(WORK REQUIRED): The whole listing should be retyped word for word, apart from the pictures it holds.

::::

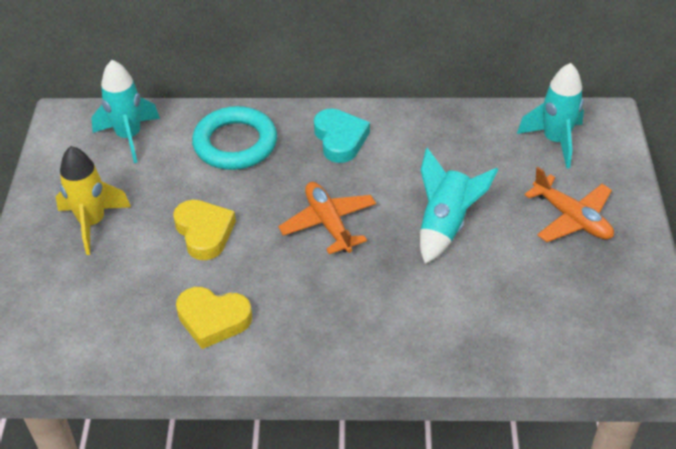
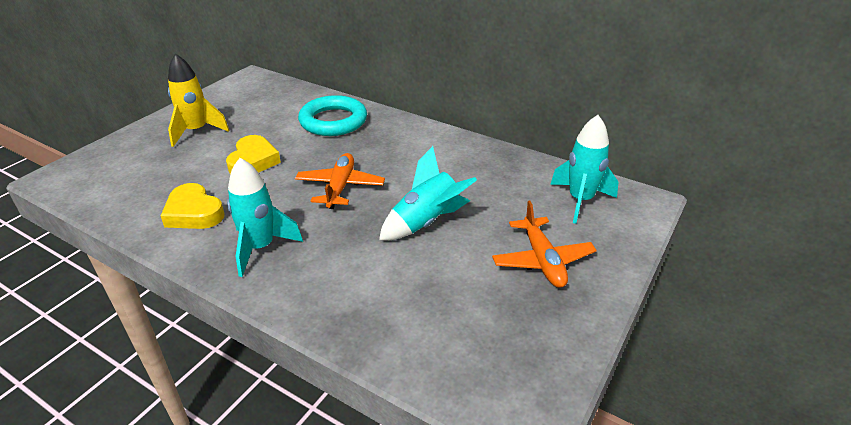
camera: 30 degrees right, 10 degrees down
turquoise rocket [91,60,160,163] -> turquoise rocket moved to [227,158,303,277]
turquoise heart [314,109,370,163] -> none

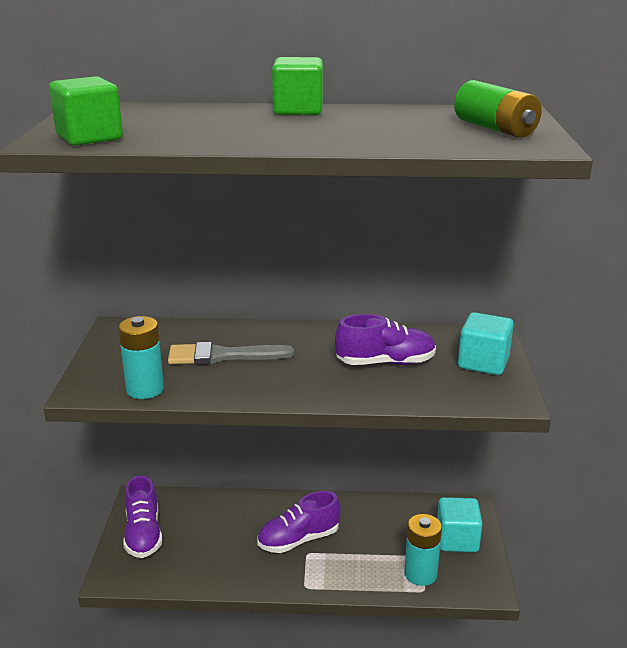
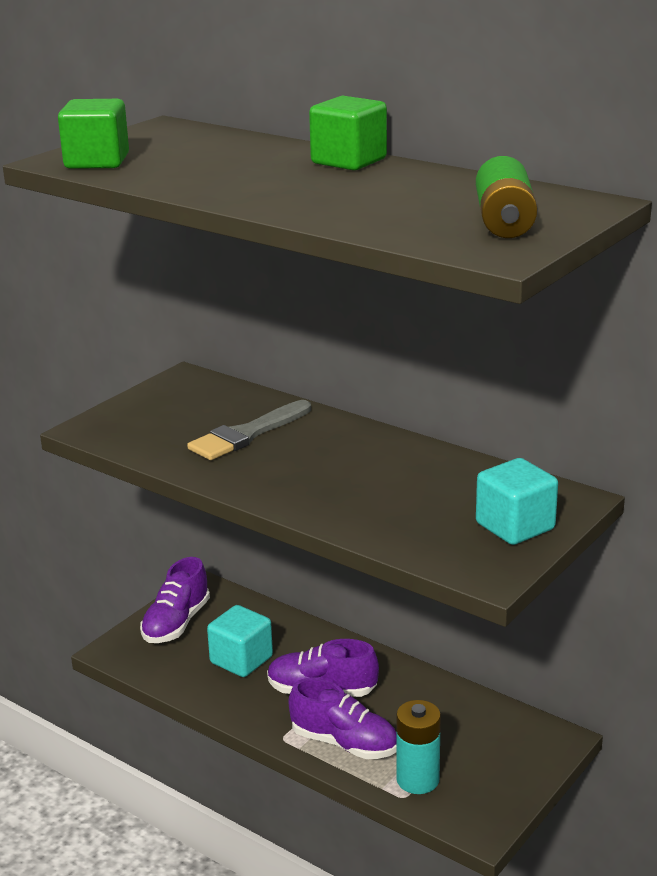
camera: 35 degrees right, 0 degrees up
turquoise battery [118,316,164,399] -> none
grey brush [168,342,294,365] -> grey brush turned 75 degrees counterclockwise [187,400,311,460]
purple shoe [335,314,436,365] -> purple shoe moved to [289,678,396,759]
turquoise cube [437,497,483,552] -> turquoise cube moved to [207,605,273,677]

::::

(ANSWER SECTION):
camera: 30 degrees right, 10 degrees down
turquoise rocket [91,60,160,163] -> turquoise rocket moved to [227,158,303,277]
turquoise heart [314,109,370,163] -> none

camera: 35 degrees right, 0 degrees up
turquoise battery [118,316,164,399] -> none
grey brush [168,342,294,365] -> grey brush turned 75 degrees counterclockwise [187,400,311,460]
purple shoe [335,314,436,365] -> purple shoe moved to [289,678,396,759]
turquoise cube [437,497,483,552] -> turquoise cube moved to [207,605,273,677]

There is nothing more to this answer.